"""

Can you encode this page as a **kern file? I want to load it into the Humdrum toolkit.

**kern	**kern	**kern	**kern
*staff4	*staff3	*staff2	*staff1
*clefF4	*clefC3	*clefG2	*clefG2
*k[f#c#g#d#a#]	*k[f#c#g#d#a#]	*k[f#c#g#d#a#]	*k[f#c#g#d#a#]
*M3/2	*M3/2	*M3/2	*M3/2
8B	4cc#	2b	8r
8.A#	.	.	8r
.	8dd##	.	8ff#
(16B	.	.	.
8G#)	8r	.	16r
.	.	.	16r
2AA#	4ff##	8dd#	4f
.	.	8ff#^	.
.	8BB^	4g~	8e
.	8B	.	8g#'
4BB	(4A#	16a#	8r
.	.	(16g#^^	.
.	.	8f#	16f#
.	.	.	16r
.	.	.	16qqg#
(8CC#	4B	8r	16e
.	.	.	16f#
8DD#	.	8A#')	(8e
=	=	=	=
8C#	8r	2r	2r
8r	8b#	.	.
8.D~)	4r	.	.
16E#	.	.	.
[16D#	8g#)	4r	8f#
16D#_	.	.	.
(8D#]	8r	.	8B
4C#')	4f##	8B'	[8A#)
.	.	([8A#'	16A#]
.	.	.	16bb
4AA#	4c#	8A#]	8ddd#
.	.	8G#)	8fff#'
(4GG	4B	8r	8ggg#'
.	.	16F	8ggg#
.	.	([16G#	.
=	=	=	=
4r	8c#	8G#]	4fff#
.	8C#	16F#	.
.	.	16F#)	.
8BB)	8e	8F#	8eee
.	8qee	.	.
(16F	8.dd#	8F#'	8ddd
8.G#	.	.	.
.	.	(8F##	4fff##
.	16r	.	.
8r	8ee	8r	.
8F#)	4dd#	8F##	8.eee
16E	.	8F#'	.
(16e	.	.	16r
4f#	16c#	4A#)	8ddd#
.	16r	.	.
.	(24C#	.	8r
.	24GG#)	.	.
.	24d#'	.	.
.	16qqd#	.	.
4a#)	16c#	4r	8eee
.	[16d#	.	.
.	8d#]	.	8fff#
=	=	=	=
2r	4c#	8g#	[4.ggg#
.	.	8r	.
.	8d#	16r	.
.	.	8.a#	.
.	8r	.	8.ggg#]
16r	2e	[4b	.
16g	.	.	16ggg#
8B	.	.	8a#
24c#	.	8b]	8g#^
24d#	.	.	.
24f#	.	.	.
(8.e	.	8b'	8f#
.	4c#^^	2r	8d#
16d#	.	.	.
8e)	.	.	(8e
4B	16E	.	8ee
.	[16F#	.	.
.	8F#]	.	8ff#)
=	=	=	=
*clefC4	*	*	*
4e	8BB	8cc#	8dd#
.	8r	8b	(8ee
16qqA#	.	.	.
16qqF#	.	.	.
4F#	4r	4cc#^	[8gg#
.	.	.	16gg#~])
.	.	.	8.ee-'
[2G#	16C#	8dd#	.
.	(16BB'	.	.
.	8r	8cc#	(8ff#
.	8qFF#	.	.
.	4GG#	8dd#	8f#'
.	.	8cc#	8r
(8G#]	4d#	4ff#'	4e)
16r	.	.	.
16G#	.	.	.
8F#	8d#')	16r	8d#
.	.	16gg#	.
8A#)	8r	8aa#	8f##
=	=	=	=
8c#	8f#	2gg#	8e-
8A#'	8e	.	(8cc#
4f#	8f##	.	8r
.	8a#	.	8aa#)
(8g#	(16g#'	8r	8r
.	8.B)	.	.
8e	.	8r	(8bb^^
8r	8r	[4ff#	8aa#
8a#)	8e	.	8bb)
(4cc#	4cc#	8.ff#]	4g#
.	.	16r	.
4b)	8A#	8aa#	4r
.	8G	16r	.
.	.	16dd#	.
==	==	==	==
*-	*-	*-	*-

"""

Task to carry out →
Reproduce the entry above line for line, keeping every character, tab, and blank line unchanged.

Output for this task →
Can you encode this page as a **kern file? I want to load it into the Humdrum toolkit.

**kern	**kern	**kern	**kern
*staff4	*staff3	*staff2	*staff1
*clefF4	*clefC3	*clefG2	*clefG2
*k[f#c#g#d#a#]	*k[f#c#g#d#a#]	*k[f#c#g#d#a#]	*k[f#c#g#d#a#]
*M3/2	*M3/2	*M3/2	*M3/2
8B	4cc#	2b	8r
8.A#	.	.	8r
.	8dd##	.	8ff#
(16B	.	.	.
8G#)	8r	.	16r
.	.	.	16r
2AA#	4ff##	8dd#	4f
.	.	8ff#^	.
.	8BB^	4g~	8e
.	8B	.	8g#'
4BB	(4A#	16a#	8r
.	.	(16g#^^	.
.	.	8f#	16f#
.	.	.	16r
.	.	.	16qqg#
(8CC#	4B	8r	16e
.	.	.	16f#
8DD#	.	8A#')	(8e
=	=	=	=
8C#	8r	2r	2r
8r	8b#	.	.
8.D~)	4r	.	.
16E#	.	.	.
[16D#	8g#)	4r	8f#
16D#_	.	.	.
(8D#]	8r	.	8B
4C#')	4f##	8B'	[8A#)
.	.	([8A#'	16A#]
.	.	.	16bb
4AA#	4c#	8A#]	8ddd#
.	.	8G#)	8fff#'
(4GG	4B	8r	8ggg#'
.	.	16F	8ggg#
.	.	([16G#	.
=	=	=	=
4r	8c#	8G#]	4fff#
.	8C#	16F#	.
.	.	16F#)	.
8BB)	8e	8F#	8eee
.	8qee	.	.
(16F	8.dd#	8F#'	8ddd
8.G#	.	.	.
.	.	(8F##	4fff##
.	16r	.	.
8r	8ee	8r	.
8F#)	4dd#	8F##	8.eee
16E	.	8F#'	.
(16e	.	.	16r
4f#	16c#	4A#)	8ddd#
.	16r	.	.
.	(24C#	.	8r
.	24GG#)	.	.
.	24d#'	.	.
.	16qqd#	.	.
4a#)	16c#	4r	8eee
.	[16d#	.	.
.	8d#]	.	8fff#
=	=	=	=
2r	4c#	8g#	[4.ggg#
.	.	8r	.
.	8d#	16r	.
.	.	8.a#	.
.	8r	.	8.ggg#]
16r	2e	[4b	.
16g	.	.	16ggg#
8B	.	.	8a#
24c#	.	8b]	8g#^
24d#	.	.	.
24f#	.	.	.
(8.e	.	8b'	8f#
.	4c#^^	2r	8d#
16d#	.	.	.
8e)	.	.	(8e
4B	16E	.	8ee
.	[16F#	.	.
.	8F#]	.	8ff#)
=	=	=	=
*clefC4	*	*	*
4e	8BB	8cc#	8dd#
.	8r	8b	(8ee
16qqA#	.	.	.
16qqF#	.	.	.
4F#	4r	4cc#^	[8gg#
.	.	.	16gg#~])
.	.	.	8.ee-'
[2G#	16C#	8dd#	.
.	(16BB'	.	.
.	8r	8cc#	(8ff#
.	8qFF#	.	.
.	4GG#	8dd#	8f#'
.	.	8cc#	8r
(8G#]	4d#	4ff#'	4e)
16r	.	.	.
16G#	.	.	.
8F#	8d#')	16r	8d#
.	.	16gg#	.
8A#)	8r	8aa#	8f##
=	=	=	=
8c#	8f#	2gg#	8e-
8A#'	8e	.	(8cc#
4f#	8f##	.	8r
.	8a#	.	8aa#)
(8g#	(16g#'	8r	8r
.	8.B)	.	.
8e	.	8r	(8bb^^
8r	8r	[4ff#	8aa#
8a#)	8e	.	8bb)
(4cc#	4cc#	8.ff#]	4g#
.	.	16r	.
4b)	8A#	8aa#	4r
.	8G	16r	.
.	.	16dd#	.
==	==	==	==
*-	*-	*-	*-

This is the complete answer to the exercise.